[Records excerpted from a collection]
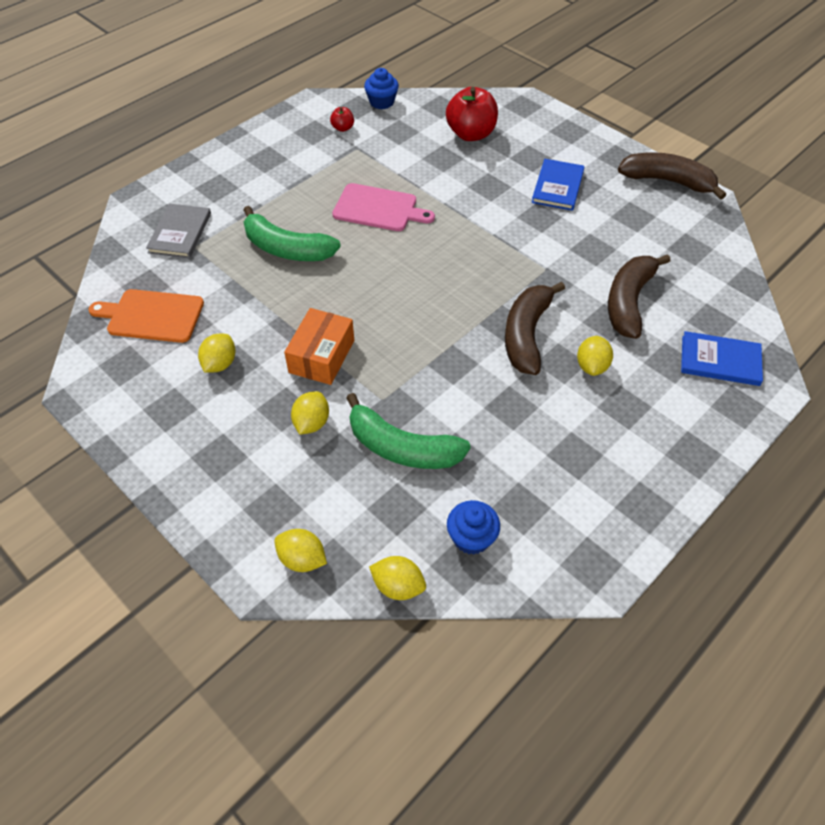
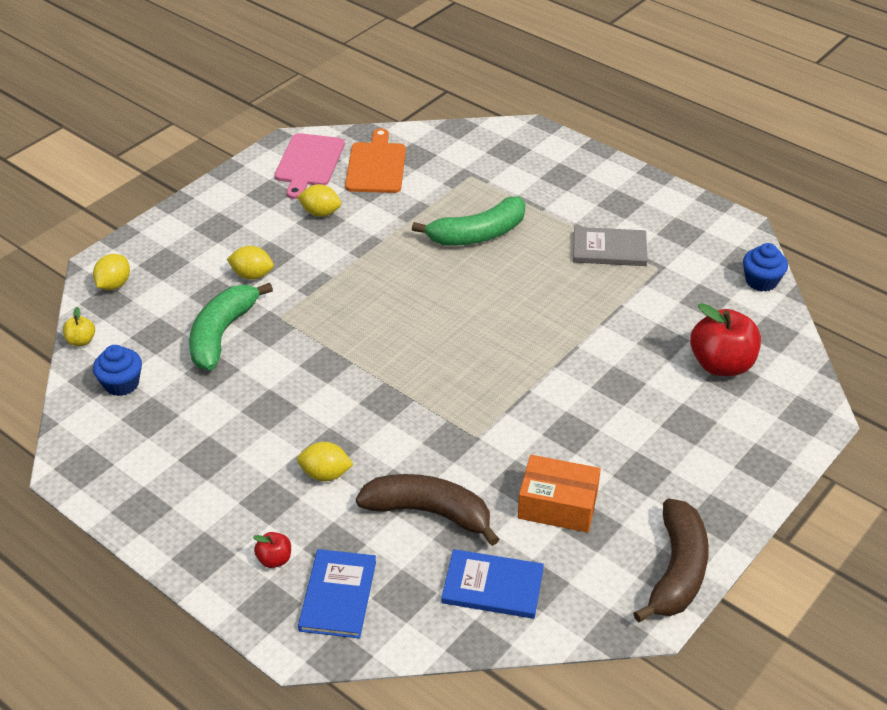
camera: 85 degrees right, 10 degrees down
(180, 233) = (489, 164): grey book -> grey book (609, 249)
(287, 249) = (478, 234): green banana -> green banana turned 135 degrees counterclockwise
(322, 356) = (332, 273): orange box -> orange box (557, 505)
(343, 128) = (695, 253): red apple -> red apple (274, 559)
(378, 208) = (555, 294): pink cutting board -> pink cutting board (309, 163)
(398, 586) = (81, 341): yellow lemon -> yellow apple
(526, 335) = (369, 420): brown banana -> none
(558, 186) = (634, 450): blue book -> blue book (492, 586)

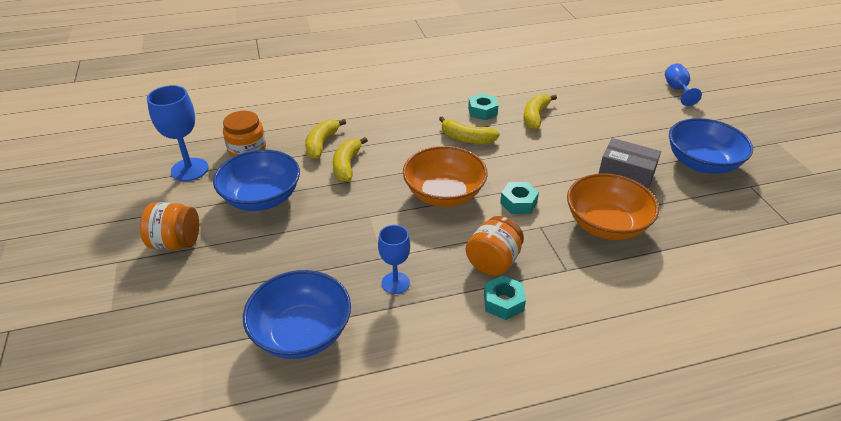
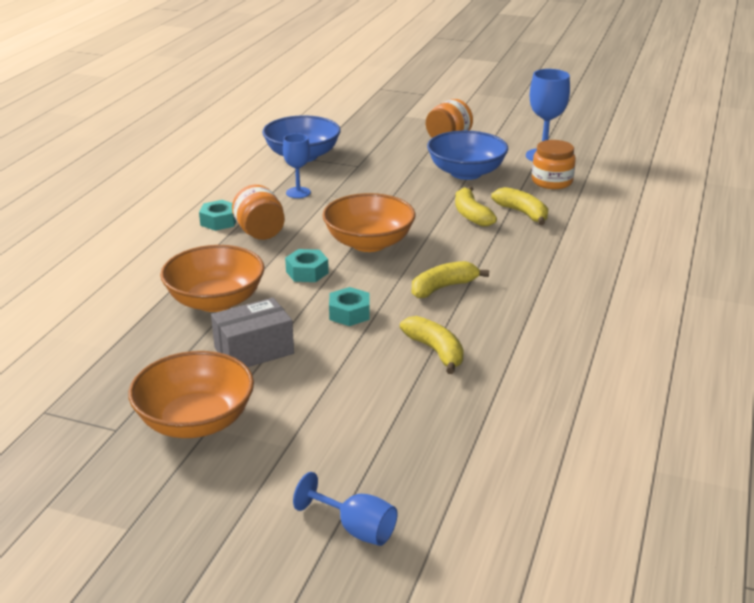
camera: 125 degrees right, 10 degrees down
(347, 165) = (471, 215): yellow banana -> yellow banana turned 150 degrees counterclockwise
(482, 111) = (488, 320): turquoise nut -> turquoise nut (349, 313)
(701, 163) = (195, 421): blue bowl -> orange bowl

EXERCISE DIRECTIONS » Filter by the word "book": copy every line of the data that holds it.

PROBLEM SOLUTION »
(180, 233) = (489, 164): grey book -> grey book (609, 249)
(558, 186) = (634, 450): blue book -> blue book (492, 586)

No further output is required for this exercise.